# EXERCISE PROMPT:
Only an exact repetition of the lines from the one that holds "JP1 pin 1: +5V -> GND" to the end of the records is wanted.

# RECORD EXTRACTS:
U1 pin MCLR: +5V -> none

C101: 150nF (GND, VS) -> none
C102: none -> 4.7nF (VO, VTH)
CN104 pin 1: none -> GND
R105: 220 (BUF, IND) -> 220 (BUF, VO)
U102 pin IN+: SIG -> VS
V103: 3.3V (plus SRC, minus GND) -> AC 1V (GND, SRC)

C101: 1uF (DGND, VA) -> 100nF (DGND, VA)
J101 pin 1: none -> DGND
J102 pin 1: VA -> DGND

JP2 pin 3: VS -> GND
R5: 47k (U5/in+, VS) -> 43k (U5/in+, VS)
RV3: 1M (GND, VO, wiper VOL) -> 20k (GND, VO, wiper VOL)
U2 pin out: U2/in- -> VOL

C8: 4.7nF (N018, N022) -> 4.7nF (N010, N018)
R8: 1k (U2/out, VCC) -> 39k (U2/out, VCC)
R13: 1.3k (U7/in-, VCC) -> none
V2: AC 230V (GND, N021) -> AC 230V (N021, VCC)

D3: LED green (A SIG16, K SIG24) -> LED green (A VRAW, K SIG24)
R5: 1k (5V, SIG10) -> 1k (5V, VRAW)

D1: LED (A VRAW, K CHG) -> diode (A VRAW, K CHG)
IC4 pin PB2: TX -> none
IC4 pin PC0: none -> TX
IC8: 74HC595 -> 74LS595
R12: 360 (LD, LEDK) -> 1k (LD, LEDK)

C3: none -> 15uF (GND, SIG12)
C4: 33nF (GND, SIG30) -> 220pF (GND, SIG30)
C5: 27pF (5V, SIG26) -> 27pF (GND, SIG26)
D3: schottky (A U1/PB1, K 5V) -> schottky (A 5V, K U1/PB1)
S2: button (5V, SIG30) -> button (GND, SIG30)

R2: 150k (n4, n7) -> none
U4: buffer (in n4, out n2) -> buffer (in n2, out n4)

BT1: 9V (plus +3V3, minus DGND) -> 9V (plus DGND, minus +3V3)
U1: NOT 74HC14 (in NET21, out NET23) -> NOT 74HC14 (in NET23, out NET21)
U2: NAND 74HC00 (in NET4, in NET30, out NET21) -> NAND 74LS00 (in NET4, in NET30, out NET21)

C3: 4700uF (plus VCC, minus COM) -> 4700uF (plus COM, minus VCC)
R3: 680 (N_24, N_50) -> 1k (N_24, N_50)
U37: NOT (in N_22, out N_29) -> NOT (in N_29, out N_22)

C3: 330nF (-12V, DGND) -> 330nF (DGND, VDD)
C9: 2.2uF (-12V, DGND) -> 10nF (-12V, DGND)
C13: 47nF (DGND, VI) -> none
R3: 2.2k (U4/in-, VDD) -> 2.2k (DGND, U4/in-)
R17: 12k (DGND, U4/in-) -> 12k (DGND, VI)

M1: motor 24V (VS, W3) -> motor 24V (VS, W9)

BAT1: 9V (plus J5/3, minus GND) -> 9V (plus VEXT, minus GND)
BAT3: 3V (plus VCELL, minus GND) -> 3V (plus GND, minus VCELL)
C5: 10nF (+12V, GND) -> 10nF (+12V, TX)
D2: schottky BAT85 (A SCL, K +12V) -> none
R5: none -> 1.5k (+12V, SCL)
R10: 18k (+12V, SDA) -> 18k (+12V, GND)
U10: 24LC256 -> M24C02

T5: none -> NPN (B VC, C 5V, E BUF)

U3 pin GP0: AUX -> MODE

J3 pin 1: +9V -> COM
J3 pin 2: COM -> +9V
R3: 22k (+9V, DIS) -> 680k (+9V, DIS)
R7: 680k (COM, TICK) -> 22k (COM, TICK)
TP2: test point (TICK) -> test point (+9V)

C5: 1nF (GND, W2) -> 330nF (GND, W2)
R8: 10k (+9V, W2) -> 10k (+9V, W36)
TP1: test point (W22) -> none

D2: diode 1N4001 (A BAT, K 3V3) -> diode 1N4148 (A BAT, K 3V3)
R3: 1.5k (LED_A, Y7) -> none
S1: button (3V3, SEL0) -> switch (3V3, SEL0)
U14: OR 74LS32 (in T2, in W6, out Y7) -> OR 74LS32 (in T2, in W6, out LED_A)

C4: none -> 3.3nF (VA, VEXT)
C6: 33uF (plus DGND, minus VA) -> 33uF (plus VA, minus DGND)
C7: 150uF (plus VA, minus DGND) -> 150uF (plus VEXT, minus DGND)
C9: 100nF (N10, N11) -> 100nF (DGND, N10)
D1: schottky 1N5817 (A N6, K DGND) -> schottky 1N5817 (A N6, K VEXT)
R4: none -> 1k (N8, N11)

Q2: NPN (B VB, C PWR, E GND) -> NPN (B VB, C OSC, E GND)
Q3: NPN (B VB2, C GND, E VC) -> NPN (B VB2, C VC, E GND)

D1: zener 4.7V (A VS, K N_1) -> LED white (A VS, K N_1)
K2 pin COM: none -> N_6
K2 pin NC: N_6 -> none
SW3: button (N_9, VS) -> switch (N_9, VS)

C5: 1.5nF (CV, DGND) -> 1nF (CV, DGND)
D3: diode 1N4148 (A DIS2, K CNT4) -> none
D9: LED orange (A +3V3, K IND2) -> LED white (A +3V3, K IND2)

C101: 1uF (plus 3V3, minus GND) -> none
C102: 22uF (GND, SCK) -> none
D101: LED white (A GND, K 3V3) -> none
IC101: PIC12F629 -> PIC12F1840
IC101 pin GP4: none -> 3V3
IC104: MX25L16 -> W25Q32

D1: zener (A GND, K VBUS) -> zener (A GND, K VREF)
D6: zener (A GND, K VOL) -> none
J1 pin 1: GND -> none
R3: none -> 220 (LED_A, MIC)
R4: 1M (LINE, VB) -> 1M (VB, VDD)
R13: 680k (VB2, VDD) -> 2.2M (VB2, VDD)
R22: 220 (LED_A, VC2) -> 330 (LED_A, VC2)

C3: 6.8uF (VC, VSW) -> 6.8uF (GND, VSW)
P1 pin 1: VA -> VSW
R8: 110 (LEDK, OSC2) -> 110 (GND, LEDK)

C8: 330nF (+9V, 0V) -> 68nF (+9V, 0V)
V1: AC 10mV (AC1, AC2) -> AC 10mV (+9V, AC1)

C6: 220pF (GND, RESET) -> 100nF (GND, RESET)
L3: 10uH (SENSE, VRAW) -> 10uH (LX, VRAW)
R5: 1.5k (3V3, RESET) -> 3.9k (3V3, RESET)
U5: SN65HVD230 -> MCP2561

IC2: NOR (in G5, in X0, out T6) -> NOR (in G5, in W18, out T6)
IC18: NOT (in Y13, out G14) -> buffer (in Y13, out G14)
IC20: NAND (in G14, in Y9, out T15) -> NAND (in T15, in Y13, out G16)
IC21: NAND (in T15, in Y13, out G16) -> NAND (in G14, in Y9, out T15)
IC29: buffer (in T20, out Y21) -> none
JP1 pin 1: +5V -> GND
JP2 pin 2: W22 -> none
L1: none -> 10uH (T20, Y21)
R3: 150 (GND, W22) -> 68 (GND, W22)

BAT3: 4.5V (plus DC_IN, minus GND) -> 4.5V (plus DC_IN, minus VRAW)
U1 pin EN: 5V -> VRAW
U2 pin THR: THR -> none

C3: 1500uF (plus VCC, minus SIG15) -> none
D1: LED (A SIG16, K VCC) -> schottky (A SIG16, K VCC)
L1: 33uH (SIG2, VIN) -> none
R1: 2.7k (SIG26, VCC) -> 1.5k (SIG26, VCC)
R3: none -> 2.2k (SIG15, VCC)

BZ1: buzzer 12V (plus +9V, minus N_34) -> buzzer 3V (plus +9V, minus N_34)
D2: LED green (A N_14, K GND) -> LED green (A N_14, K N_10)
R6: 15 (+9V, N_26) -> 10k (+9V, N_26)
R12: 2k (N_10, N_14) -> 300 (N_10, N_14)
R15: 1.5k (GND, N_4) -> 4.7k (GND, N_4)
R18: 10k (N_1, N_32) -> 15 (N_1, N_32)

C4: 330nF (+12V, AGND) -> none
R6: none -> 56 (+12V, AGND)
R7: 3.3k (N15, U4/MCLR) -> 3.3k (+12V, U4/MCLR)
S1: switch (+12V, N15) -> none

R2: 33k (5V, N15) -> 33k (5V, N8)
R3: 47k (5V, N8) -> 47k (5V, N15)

# ANSWER TO THIS EXERCISE:
JP1 pin 1: +5V -> GND
JP2 pin 2: W22 -> none
L1: none -> 10uH (T20, Y21)
R3: 150 (GND, W22) -> 68 (GND, W22)

BAT3: 4.5V (plus DC_IN, minus GND) -> 4.5V (plus DC_IN, minus VRAW)
U1 pin EN: 5V -> VRAW
U2 pin THR: THR -> none

C3: 1500uF (plus VCC, minus SIG15) -> none
D1: LED (A SIG16, K VCC) -> schottky (A SIG16, K VCC)
L1: 33uH (SIG2, VIN) -> none
R1: 2.7k (SIG26, VCC) -> 1.5k (SIG26, VCC)
R3: none -> 2.2k (SIG15, VCC)

BZ1: buzzer 12V (plus +9V, minus N_34) -> buzzer 3V (plus +9V, minus N_34)
D2: LED green (A N_14, K GND) -> LED green (A N_14, K N_10)
R6: 15 (+9V, N_26) -> 10k (+9V, N_26)
R12: 2k (N_10, N_14) -> 300 (N_10, N_14)
R15: 1.5k (GND, N_4) -> 4.7k (GND, N_4)
R18: 10k (N_1, N_32) -> 15 (N_1, N_32)

C4: 330nF (+12V, AGND) -> none
R6: none -> 56 (+12V, AGND)
R7: 3.3k (N15, U4/MCLR) -> 3.3k (+12V, U4/MCLR)
S1: switch (+12V, N15) -> none

R2: 33k (5V, N15) -> 33k (5V, N8)
R3: 47k (5V, N8) -> 47k (5V, N15)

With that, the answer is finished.